What you are asked to do
Scan the data below for the string "diode". Show every line where it turns up.

[Items from a data source]
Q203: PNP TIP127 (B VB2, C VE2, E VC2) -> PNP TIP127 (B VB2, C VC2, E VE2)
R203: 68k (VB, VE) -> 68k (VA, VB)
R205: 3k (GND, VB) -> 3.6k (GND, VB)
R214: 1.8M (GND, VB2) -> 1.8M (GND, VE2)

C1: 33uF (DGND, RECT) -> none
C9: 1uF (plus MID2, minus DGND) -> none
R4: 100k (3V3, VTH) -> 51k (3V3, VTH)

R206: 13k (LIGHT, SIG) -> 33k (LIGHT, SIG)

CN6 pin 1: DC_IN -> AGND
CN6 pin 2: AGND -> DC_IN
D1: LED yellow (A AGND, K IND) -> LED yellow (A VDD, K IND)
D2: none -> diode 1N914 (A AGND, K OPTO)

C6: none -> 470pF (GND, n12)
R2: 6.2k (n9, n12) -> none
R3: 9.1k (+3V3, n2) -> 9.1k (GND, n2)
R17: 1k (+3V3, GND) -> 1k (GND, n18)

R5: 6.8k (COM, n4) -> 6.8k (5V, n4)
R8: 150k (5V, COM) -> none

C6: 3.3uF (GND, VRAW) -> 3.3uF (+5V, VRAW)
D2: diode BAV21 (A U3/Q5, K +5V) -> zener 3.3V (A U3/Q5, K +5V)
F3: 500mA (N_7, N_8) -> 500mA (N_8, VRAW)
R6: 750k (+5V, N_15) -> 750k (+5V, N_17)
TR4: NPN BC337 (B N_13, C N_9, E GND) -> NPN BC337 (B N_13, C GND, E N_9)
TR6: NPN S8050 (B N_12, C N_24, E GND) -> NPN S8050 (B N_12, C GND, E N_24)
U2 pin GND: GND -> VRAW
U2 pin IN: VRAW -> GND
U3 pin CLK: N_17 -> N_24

Response area
D2: none -> diode 1N914 (A AGND, K OPTO)
D2: diode BAV21 (A U3/Q5, K +5V) -> zener 3.3V (A U3/Q5, K +5V)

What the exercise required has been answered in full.